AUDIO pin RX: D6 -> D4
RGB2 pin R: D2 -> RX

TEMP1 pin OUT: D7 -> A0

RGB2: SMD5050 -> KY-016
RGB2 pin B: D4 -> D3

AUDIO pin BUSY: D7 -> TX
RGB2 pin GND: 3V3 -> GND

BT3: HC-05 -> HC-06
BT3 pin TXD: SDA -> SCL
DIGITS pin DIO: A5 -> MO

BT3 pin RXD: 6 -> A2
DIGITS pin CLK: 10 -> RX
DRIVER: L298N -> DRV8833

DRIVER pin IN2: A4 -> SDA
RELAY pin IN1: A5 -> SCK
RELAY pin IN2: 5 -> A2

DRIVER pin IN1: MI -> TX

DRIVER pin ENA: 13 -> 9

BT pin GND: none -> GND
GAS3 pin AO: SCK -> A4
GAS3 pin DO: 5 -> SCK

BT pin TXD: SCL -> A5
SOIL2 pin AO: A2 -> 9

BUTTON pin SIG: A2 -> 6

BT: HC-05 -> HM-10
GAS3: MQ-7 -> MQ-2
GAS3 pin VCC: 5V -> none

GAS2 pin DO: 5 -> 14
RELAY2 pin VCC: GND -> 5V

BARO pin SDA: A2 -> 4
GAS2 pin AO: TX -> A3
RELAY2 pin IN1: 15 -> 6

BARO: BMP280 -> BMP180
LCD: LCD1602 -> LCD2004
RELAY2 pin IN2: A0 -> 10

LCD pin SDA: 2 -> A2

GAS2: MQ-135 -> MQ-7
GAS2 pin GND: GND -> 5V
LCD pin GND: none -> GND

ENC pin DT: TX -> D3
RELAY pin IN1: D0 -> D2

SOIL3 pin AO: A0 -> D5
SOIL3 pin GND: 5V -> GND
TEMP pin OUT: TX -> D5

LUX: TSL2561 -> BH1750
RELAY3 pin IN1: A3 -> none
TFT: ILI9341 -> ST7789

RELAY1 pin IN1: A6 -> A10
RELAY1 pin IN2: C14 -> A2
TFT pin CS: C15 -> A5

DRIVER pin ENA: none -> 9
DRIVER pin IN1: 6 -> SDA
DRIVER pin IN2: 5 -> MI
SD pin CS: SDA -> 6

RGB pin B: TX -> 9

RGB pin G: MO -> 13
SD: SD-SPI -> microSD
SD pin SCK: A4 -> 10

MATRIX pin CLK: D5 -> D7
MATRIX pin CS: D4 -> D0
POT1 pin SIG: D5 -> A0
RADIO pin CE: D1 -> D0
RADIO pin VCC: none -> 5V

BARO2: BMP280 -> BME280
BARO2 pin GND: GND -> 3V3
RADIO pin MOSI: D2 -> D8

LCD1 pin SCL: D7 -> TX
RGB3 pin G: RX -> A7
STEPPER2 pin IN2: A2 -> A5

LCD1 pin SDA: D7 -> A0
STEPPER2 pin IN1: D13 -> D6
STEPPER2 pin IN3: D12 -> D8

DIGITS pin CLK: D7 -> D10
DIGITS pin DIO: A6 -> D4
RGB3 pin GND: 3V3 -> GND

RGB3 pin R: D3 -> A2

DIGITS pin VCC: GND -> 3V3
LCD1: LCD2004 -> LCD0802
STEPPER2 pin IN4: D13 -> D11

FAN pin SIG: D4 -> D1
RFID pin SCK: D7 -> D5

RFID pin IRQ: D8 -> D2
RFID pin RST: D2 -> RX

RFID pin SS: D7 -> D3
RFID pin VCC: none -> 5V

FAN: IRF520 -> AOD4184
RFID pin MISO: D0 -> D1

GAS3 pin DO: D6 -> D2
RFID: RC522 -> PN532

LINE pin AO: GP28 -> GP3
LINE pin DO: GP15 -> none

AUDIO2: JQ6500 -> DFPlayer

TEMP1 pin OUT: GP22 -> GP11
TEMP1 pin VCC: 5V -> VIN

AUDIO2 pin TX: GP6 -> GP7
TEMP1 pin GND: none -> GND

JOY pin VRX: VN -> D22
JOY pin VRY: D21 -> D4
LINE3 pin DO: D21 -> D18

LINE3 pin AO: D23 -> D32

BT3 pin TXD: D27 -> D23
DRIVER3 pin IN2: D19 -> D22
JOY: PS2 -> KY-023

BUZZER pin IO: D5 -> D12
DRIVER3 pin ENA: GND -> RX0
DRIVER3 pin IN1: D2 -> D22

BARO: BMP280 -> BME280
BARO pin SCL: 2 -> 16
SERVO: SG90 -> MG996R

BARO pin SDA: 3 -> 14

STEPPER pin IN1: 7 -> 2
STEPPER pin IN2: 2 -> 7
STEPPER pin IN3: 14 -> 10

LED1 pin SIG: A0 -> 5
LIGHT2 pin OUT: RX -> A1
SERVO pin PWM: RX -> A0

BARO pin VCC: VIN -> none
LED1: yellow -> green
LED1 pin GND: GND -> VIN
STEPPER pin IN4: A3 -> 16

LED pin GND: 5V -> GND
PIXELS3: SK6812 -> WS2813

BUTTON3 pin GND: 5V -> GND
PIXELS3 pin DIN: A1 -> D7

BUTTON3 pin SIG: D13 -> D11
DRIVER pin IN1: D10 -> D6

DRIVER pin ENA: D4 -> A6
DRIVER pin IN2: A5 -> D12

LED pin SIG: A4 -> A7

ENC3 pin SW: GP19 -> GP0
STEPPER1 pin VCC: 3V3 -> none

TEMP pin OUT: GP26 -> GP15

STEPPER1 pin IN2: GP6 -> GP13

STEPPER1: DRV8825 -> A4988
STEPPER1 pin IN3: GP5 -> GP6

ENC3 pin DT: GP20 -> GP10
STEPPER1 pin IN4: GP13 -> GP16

*-*-*

EXERCISE AIM:
The entries listed above are to be output exactly. Leave none out.

PROBLEM SOLUTION:
AUDIO pin RX: D6 -> D4
RGB2 pin R: D2 -> RX

TEMP1 pin OUT: D7 -> A0

RGB2: SMD5050 -> KY-016
RGB2 pin B: D4 -> D3

AUDIO pin BUSY: D7 -> TX
RGB2 pin GND: 3V3 -> GND

BT3: HC-05 -> HC-06
BT3 pin TXD: SDA -> SCL
DIGITS pin DIO: A5 -> MO

BT3 pin RXD: 6 -> A2
DIGITS pin CLK: 10 -> RX
DRIVER: L298N -> DRV8833

DRIVER pin IN2: A4 -> SDA
RELAY pin IN1: A5 -> SCK
RELAY pin IN2: 5 -> A2

DRIVER pin IN1: MI -> TX

DRIVER pin ENA: 13 -> 9

BT pin GND: none -> GND
GAS3 pin AO: SCK -> A4
GAS3 pin DO: 5 -> SCK

BT pin TXD: SCL -> A5
SOIL2 pin AO: A2 -> 9

BUTTON pin SIG: A2 -> 6

BT: HC-05 -> HM-10
GAS3: MQ-7 -> MQ-2
GAS3 pin VCC: 5V -> none

GAS2 pin DO: 5 -> 14
RELAY2 pin VCC: GND -> 5V

BARO pin SDA: A2 -> 4
GAS2 pin AO: TX -> A3
RELAY2 pin IN1: 15 -> 6

BARO: BMP280 -> BMP180
LCD: LCD1602 -> LCD2004
RELAY2 pin IN2: A0 -> 10

LCD pin SDA: 2 -> A2

GAS2: MQ-135 -> MQ-7
GAS2 pin GND: GND -> 5V
LCD pin GND: none -> GND

ENC pin DT: TX -> D3
RELAY pin IN1: D0 -> D2

SOIL3 pin AO: A0 -> D5
SOIL3 pin GND: 5V -> GND
TEMP pin OUT: TX -> D5

LUX: TSL2561 -> BH1750
RELAY3 pin IN1: A3 -> none
TFT: ILI9341 -> ST7789

RELAY1 pin IN1: A6 -> A10
RELAY1 pin IN2: C14 -> A2
TFT pin CS: C15 -> A5

DRIVER pin ENA: none -> 9
DRIVER pin IN1: 6 -> SDA
DRIVER pin IN2: 5 -> MI
SD pin CS: SDA -> 6

RGB pin B: TX -> 9

RGB pin G: MO -> 13
SD: SD-SPI -> microSD
SD pin SCK: A4 -> 10

MATRIX pin CLK: D5 -> D7
MATRIX pin CS: D4 -> D0
POT1 pin SIG: D5 -> A0
RADIO pin CE: D1 -> D0
RADIO pin VCC: none -> 5V

BARO2: BMP280 -> BME280
BARO2 pin GND: GND -> 3V3
RADIO pin MOSI: D2 -> D8

LCD1 pin SCL: D7 -> TX
RGB3 pin G: RX -> A7
STEPPER2 pin IN2: A2 -> A5

LCD1 pin SDA: D7 -> A0
STEPPER2 pin IN1: D13 -> D6
STEPPER2 pin IN3: D12 -> D8

DIGITS pin CLK: D7 -> D10
DIGITS pin DIO: A6 -> D4
RGB3 pin GND: 3V3 -> GND

RGB3 pin R: D3 -> A2

DIGITS pin VCC: GND -> 3V3
LCD1: LCD2004 -> LCD0802
STEPPER2 pin IN4: D13 -> D11

FAN pin SIG: D4 -> D1
RFID pin SCK: D7 -> D5

RFID pin IRQ: D8 -> D2
RFID pin RST: D2 -> RX

RFID pin SS: D7 -> D3
RFID pin VCC: none -> 5V

FAN: IRF520 -> AOD4184
RFID pin MISO: D0 -> D1

GAS3 pin DO: D6 -> D2
RFID: RC522 -> PN532

LINE pin AO: GP28 -> GP3
LINE pin DO: GP15 -> none

AUDIO2: JQ6500 -> DFPlayer

TEMP1 pin OUT: GP22 -> GP11
TEMP1 pin VCC: 5V -> VIN

AUDIO2 pin TX: GP6 -> GP7
TEMP1 pin GND: none -> GND

JOY pin VRX: VN -> D22
JOY pin VRY: D21 -> D4
LINE3 pin DO: D21 -> D18

LINE3 pin AO: D23 -> D32

BT3 pin TXD: D27 -> D23
DRIVER3 pin IN2: D19 -> D22
JOY: PS2 -> KY-023

BUZZER pin IO: D5 -> D12
DRIVER3 pin ENA: GND -> RX0
DRIVER3 pin IN1: D2 -> D22

BARO: BMP280 -> BME280
BARO pin SCL: 2 -> 16
SERVO: SG90 -> MG996R

BARO pin SDA: 3 -> 14

STEPPER pin IN1: 7 -> 2
STEPPER pin IN2: 2 -> 7
STEPPER pin IN3: 14 -> 10

LED1 pin SIG: A0 -> 5
LIGHT2 pin OUT: RX -> A1
SERVO pin PWM: RX -> A0

BARO pin VCC: VIN -> none
LED1: yellow -> green
LED1 pin GND: GND -> VIN
STEPPER pin IN4: A3 -> 16

LED pin GND: 5V -> GND
PIXELS3: SK6812 -> WS2813

BUTTON3 pin GND: 5V -> GND
PIXELS3 pin DIN: A1 -> D7

BUTTON3 pin SIG: D13 -> D11
DRIVER pin IN1: D10 -> D6

DRIVER pin ENA: D4 -> A6
DRIVER pin IN2: A5 -> D12

LED pin SIG: A4 -> A7

ENC3 pin SW: GP19 -> GP0
STEPPER1 pin VCC: 3V3 -> none

TEMP pin OUT: GP26 -> GP15

STEPPER1 pin IN2: GP6 -> GP13

STEPPER1: DRV8825 -> A4988
STEPPER1 pin IN3: GP5 -> GP6

ENC3 pin DT: GP20 -> GP10
STEPPER1 pin IN4: GP13 -> GP16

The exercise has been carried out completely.